Scene geometry reasoning data
┌──

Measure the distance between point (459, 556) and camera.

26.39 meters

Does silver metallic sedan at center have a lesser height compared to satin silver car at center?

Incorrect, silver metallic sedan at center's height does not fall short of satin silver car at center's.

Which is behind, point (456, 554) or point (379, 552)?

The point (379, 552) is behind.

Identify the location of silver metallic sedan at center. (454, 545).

└──

**What is needed**
Turn the rows above into a numbered list, leaving out the blank lines.

**Result**
1. Measure the distance between point (459, 556) and camera.
2. 26.39 meters
3. Does silver metallic sedan at center have a lesser height compared to satin silver car at center?
4. Incorrect, silver metallic sedan at center's height does not fall short of satin silver car at center's.
5. Which is behind, point (456, 554) or point (379, 552)?
6. The point (379, 552) is behind.
7. Identify the location of silver metallic sedan at center. (454, 545).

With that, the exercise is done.